=== Work instruction ===
Output all the entries word for word. Omit the pictures.

[Provided records — start]

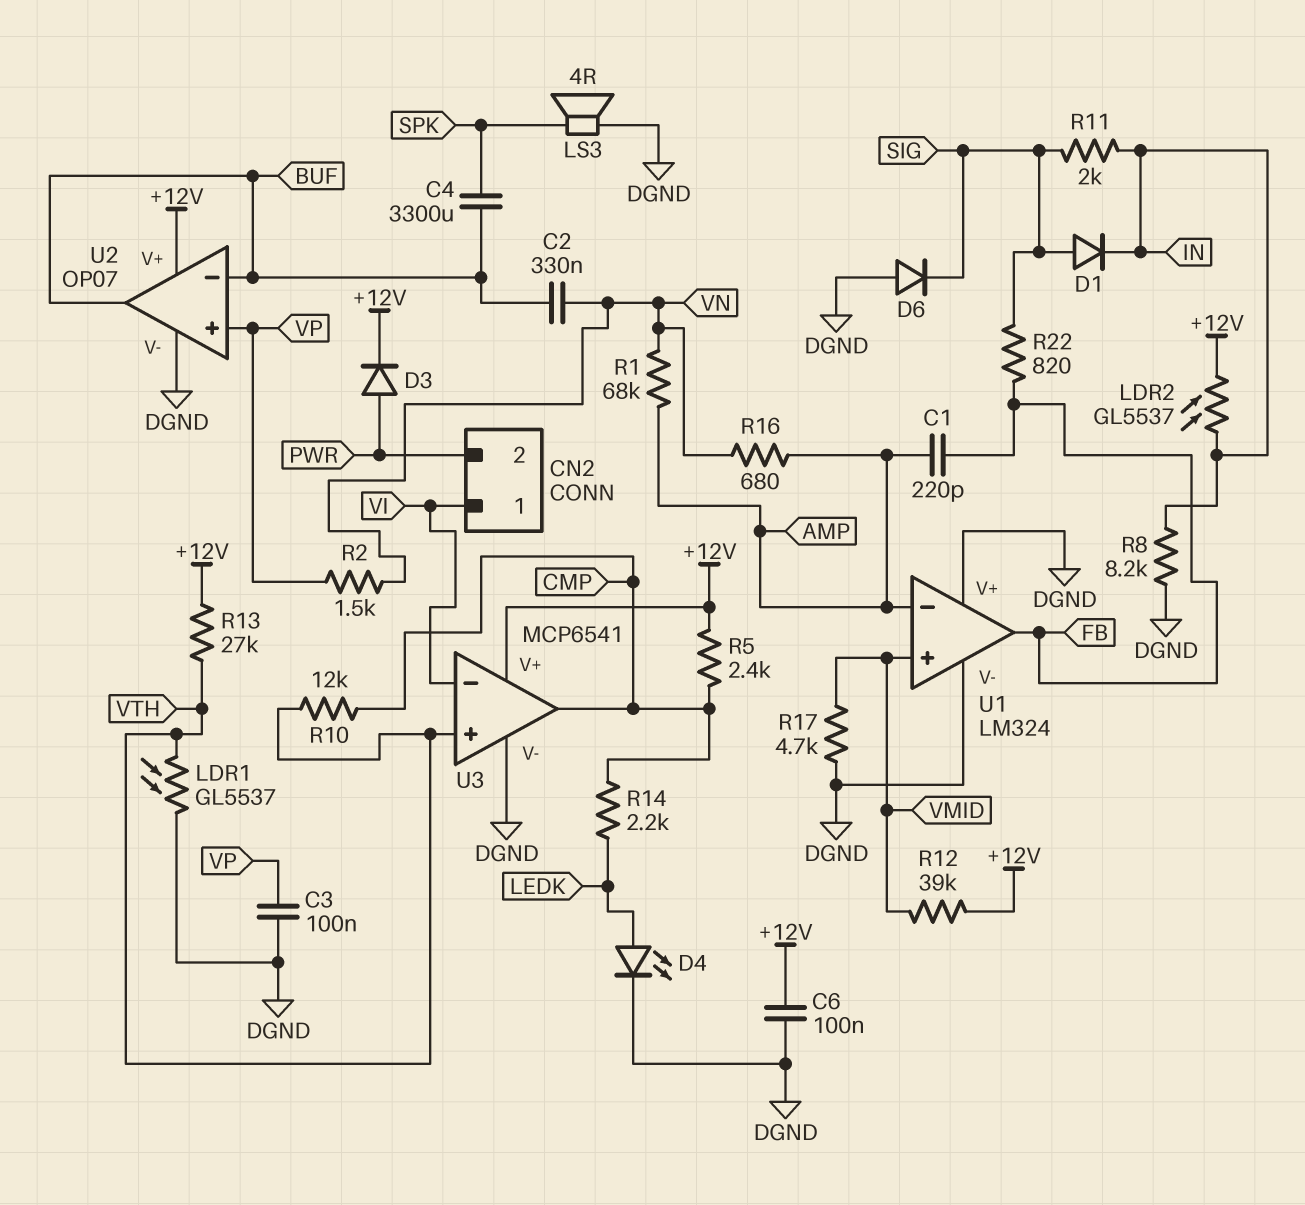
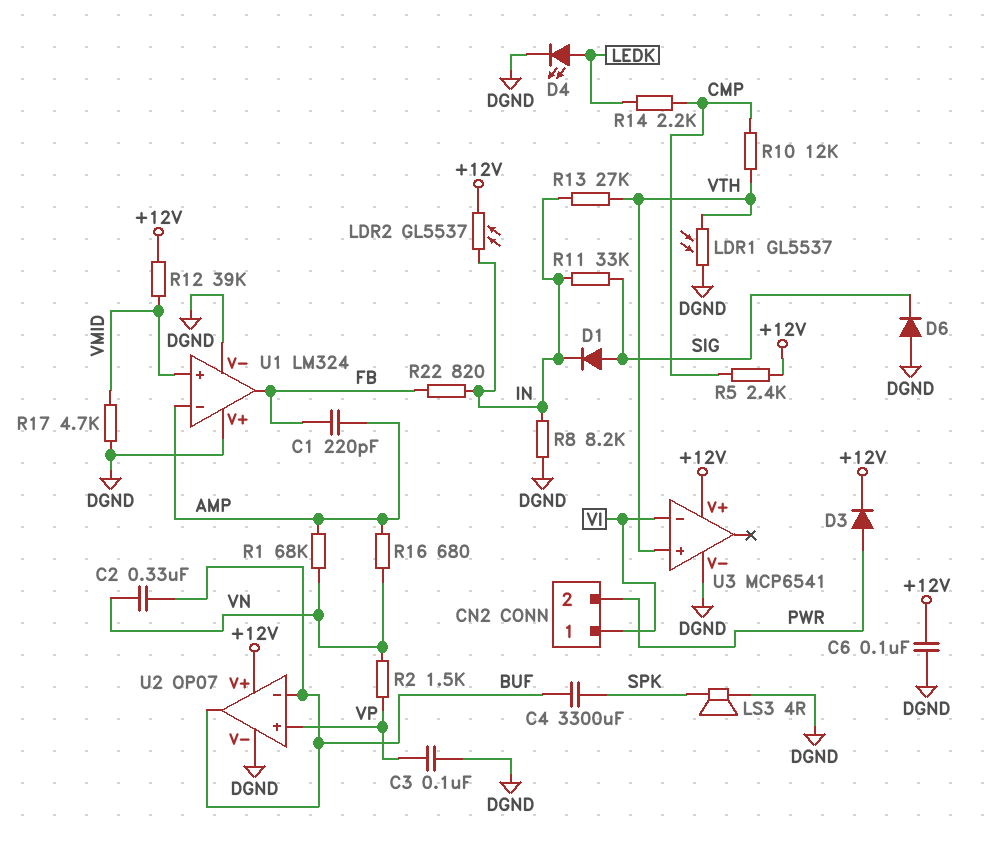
R11: 2k (IN, SIG) -> 33k (IN, SIG)
R13: 27k (+12V, VTH) -> 27k (IN, VTH)
R22: 820 (FB, SIG) -> 820 (FB, IN)
U3 pin out: CMP -> none

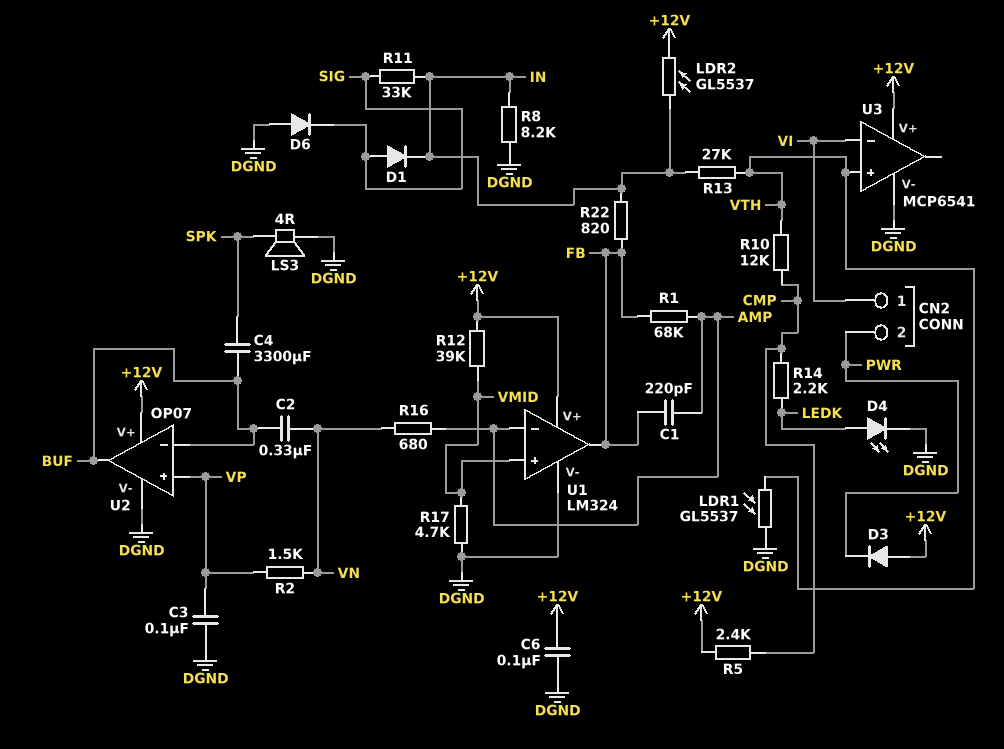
D3: diode (A PWR, K +12V) -> diode (A +12V, K PWR)
R1: 68k (AMP, VN) -> 68k (AMP, FB)
U1 pin V+: DGND -> +12V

[Provided records — finish]

=== Task solution ===
R11: 2k (IN, SIG) -> 33k (IN, SIG)
R13: 27k (+12V, VTH) -> 27k (IN, VTH)
R22: 820 (FB, SIG) -> 820 (FB, IN)
U3 pin out: CMP -> none

D3: diode (A PWR, K +12V) -> diode (A +12V, K PWR)
R1: 68k (AMP, VN) -> 68k (AMP, FB)
U1 pin V+: DGND -> +12V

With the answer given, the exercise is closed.